DATA section start

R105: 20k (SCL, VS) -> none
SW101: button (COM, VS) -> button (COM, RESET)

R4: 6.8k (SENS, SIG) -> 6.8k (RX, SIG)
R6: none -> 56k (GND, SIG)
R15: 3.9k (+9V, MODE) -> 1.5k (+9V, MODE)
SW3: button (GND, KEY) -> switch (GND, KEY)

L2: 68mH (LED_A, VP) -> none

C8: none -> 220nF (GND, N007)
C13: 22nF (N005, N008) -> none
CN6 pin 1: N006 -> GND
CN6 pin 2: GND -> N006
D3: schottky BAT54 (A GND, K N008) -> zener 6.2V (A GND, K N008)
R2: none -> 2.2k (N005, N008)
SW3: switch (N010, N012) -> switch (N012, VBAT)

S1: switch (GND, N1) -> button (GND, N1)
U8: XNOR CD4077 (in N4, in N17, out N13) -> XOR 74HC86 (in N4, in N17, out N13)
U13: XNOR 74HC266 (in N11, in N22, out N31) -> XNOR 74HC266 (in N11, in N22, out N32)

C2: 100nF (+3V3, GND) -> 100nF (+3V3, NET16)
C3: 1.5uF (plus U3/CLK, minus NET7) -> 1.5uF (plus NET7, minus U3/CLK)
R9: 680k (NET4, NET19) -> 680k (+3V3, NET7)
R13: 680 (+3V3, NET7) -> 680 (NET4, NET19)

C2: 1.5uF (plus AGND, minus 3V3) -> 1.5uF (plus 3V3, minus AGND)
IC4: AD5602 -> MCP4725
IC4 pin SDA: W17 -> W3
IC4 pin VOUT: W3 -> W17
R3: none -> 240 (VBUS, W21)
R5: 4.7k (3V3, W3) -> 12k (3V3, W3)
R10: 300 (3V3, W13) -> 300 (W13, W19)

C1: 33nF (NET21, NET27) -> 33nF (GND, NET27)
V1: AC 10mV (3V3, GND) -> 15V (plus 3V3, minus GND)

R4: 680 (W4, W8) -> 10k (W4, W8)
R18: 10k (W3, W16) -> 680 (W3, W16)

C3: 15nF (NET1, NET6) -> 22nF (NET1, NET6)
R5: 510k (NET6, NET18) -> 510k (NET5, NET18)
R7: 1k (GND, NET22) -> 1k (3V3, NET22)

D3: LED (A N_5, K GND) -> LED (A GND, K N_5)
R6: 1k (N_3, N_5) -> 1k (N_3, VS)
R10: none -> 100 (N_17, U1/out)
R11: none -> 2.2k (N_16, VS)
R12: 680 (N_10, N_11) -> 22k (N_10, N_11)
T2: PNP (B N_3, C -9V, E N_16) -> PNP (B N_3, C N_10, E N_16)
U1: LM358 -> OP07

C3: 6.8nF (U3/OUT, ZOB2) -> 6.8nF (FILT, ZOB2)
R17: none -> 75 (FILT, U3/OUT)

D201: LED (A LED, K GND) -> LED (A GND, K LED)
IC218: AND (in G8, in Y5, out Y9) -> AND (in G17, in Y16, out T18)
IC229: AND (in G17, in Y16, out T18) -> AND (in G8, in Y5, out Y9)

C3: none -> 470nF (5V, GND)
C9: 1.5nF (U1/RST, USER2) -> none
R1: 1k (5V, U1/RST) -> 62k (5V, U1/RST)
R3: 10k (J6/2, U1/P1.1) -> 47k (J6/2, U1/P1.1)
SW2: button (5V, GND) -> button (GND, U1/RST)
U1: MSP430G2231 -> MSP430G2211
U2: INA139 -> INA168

DATA section end

▶ YOUR GOAL
In the material above, show every line where the word "switch" turns up.

▶ YOUR RESPONSE
SW3: button (GND, KEY) -> switch (GND, KEY)
SW3: switch (N010, N012) -> switch (N012, VBAT)
S1: switch (GND, N1) -> button (GND, N1)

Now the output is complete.